* _Problem statement_
Locate, in the data below, the line that contains "op=move; was=blue_egg (2nd" and the line that contains "op=move; was=purple_notebook; in_first=middle"; reproduce exactly those two lines and every line between them, nothing more.

* _Raw data_
Content starts
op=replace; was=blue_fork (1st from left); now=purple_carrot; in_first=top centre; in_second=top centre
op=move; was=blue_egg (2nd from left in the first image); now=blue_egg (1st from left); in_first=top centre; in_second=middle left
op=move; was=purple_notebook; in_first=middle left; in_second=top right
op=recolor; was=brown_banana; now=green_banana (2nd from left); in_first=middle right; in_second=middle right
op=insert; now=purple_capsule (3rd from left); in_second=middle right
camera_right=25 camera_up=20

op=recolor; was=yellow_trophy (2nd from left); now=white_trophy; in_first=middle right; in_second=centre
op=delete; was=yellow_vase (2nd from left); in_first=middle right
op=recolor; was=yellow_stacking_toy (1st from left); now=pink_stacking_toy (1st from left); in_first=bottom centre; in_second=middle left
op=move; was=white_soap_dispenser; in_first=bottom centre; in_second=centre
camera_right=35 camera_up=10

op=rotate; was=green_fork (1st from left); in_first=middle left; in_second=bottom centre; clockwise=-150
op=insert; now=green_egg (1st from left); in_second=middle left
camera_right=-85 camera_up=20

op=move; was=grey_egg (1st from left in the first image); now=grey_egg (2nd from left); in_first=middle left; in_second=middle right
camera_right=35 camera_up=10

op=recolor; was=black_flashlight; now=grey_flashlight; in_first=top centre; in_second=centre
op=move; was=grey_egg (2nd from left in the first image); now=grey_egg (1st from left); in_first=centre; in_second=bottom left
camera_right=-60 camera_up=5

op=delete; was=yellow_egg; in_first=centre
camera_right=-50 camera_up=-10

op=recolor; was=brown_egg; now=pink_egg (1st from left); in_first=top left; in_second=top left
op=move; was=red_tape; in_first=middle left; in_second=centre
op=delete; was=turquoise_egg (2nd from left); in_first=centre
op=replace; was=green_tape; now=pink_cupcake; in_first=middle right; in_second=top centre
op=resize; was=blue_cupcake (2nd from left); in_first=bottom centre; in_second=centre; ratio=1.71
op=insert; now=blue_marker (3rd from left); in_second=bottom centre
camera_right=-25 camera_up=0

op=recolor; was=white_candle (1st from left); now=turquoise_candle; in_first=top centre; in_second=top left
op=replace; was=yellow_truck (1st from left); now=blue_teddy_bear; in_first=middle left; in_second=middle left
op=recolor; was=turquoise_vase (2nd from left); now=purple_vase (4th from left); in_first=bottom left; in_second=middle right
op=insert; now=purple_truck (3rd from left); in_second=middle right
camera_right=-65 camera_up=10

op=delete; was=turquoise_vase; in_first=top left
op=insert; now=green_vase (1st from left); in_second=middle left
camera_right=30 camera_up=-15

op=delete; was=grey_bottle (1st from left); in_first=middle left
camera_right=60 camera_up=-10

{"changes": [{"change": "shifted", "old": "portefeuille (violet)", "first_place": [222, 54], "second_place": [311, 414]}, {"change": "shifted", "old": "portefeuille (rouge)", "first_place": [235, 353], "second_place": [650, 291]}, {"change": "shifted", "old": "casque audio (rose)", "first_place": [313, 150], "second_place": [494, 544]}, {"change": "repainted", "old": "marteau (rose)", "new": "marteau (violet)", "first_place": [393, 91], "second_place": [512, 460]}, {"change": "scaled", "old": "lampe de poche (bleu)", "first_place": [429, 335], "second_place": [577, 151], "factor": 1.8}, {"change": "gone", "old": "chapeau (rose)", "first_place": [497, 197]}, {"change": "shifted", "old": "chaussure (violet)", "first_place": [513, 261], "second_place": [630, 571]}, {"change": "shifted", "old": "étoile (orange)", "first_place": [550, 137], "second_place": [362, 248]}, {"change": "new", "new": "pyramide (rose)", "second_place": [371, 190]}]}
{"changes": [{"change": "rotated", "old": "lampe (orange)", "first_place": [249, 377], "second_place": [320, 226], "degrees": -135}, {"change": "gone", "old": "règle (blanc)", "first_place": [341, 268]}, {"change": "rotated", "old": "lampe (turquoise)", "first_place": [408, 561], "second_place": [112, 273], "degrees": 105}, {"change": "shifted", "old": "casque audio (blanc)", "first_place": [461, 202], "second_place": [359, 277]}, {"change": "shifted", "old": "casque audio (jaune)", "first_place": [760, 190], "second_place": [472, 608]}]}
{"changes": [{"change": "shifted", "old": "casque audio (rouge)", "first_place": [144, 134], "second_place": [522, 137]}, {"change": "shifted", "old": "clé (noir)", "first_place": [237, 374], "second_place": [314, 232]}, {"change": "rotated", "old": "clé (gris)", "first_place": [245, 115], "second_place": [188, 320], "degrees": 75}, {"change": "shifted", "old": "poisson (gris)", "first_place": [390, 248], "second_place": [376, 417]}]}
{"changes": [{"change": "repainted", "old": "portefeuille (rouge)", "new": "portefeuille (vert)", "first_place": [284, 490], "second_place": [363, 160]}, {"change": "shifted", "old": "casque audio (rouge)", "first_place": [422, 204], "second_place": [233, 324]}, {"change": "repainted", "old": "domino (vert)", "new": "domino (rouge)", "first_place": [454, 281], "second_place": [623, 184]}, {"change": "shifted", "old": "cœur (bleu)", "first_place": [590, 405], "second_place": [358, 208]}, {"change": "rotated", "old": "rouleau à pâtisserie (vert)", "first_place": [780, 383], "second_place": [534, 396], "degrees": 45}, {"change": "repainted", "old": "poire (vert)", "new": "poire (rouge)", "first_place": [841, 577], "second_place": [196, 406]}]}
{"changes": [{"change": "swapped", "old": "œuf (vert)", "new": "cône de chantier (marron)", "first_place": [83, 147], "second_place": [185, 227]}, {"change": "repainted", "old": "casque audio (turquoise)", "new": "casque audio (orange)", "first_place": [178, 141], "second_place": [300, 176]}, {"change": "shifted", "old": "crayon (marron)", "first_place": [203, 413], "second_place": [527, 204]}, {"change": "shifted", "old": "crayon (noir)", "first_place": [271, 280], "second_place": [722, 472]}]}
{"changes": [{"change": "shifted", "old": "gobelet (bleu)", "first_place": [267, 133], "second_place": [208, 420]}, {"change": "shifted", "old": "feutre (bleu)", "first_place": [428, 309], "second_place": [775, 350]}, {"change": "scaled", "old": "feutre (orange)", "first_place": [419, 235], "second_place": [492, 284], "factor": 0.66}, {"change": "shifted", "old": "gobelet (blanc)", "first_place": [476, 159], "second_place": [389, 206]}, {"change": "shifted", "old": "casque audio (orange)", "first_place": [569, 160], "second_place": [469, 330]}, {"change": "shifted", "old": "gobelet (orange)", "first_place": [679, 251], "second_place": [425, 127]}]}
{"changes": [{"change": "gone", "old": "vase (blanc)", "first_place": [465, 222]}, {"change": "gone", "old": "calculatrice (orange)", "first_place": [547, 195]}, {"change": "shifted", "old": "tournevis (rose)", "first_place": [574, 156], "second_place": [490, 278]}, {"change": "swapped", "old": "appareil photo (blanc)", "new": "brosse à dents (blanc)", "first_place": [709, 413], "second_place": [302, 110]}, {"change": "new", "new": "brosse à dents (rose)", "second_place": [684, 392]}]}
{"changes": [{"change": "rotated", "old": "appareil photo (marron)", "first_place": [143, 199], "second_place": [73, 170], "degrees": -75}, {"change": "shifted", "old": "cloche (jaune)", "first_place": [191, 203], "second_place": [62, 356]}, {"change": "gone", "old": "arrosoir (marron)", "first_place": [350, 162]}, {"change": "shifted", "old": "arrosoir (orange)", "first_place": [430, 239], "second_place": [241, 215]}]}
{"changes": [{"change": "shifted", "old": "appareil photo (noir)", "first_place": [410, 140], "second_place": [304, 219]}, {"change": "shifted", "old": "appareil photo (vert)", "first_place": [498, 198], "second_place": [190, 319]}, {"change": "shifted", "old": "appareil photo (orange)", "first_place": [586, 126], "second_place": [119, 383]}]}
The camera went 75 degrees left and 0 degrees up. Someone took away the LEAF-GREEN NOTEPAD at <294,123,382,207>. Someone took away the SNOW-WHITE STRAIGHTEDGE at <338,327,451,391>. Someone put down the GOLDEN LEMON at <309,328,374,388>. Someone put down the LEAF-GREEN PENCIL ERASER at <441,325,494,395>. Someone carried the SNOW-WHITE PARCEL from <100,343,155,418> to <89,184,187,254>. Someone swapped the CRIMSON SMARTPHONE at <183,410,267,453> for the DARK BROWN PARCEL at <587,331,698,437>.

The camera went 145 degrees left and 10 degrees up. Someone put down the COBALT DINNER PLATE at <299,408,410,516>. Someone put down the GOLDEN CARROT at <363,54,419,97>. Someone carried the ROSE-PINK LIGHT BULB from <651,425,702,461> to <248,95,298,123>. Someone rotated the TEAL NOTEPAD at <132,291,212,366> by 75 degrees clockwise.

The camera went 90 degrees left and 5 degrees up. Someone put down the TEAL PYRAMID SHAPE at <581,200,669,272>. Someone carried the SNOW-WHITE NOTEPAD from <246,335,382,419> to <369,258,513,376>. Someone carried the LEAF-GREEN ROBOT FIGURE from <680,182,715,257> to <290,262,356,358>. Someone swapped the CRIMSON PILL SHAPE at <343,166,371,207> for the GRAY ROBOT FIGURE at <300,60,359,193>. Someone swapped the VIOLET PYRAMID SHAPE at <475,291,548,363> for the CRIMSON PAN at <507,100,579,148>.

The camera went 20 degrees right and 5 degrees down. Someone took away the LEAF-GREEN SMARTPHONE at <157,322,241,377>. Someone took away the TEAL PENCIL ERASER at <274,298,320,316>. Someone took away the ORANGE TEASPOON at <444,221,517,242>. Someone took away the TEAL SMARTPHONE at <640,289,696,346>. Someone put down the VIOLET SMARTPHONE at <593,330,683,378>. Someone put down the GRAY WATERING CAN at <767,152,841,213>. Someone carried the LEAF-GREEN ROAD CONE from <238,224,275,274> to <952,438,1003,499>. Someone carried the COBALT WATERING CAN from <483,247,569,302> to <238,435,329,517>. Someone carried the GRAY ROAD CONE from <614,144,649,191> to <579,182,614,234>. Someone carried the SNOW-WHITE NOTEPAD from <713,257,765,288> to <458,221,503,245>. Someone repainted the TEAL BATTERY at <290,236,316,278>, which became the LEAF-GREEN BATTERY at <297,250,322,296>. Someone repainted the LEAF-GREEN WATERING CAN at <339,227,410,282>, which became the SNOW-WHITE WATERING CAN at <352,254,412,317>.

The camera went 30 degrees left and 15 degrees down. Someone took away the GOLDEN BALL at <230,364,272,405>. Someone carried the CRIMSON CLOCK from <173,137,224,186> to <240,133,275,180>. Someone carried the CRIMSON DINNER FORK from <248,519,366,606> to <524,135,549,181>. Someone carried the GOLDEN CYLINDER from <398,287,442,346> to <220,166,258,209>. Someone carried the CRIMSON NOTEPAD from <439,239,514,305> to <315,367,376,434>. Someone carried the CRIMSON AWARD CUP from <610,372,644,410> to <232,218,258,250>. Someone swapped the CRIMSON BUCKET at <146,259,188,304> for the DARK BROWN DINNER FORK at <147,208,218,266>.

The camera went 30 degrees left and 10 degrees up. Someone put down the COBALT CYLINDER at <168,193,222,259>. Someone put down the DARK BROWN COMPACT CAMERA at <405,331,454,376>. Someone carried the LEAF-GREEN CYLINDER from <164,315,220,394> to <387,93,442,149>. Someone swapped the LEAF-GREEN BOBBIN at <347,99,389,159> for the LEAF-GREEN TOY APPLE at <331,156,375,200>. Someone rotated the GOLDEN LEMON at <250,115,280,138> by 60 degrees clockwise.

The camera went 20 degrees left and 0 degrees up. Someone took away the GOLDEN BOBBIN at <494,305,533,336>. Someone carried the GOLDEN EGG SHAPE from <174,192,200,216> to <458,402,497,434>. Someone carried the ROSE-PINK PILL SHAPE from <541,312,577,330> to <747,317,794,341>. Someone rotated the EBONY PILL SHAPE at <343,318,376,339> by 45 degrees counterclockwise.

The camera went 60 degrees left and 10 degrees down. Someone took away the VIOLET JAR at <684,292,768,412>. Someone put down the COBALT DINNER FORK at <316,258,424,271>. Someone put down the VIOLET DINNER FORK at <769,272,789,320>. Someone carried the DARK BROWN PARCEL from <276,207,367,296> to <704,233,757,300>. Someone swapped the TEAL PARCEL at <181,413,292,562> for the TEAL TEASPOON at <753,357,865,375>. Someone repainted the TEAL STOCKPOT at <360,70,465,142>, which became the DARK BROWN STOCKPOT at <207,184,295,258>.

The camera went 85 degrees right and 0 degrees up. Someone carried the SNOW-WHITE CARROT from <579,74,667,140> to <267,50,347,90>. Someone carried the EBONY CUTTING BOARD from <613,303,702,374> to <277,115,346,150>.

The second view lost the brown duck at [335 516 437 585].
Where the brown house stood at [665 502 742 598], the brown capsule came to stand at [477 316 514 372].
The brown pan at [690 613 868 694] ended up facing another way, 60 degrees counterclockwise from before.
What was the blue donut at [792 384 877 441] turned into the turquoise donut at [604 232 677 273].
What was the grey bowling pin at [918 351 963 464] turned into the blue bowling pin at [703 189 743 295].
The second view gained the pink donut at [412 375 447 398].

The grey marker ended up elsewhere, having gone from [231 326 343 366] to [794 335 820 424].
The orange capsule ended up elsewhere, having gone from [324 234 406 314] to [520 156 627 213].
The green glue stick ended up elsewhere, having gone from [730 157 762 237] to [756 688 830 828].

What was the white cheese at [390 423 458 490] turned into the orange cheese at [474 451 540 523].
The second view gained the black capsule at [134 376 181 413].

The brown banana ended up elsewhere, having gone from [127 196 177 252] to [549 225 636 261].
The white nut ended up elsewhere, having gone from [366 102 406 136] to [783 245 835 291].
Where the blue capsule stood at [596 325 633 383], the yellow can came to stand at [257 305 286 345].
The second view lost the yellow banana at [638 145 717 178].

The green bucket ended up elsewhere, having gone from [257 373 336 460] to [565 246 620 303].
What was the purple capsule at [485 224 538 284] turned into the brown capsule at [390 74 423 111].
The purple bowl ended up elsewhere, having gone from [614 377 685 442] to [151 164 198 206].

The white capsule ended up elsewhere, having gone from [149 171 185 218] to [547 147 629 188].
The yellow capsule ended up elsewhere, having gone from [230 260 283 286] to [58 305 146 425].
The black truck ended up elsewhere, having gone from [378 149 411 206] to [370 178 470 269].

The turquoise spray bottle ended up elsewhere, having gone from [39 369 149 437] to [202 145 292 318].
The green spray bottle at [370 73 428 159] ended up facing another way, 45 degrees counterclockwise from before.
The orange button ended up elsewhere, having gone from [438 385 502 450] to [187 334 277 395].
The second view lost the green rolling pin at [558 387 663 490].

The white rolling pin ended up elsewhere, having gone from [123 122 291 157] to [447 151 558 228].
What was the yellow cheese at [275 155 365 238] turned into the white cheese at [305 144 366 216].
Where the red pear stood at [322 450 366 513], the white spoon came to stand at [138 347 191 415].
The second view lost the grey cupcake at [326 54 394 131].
Content ends
* _Answer to this problem_
op=move; was=blue_egg (2nd from left in the first image); now=blue_egg (1st from left); in_first=top centre; in_second=middle left
op=move; was=purple_notebook; in_first=middle left; in_second=top right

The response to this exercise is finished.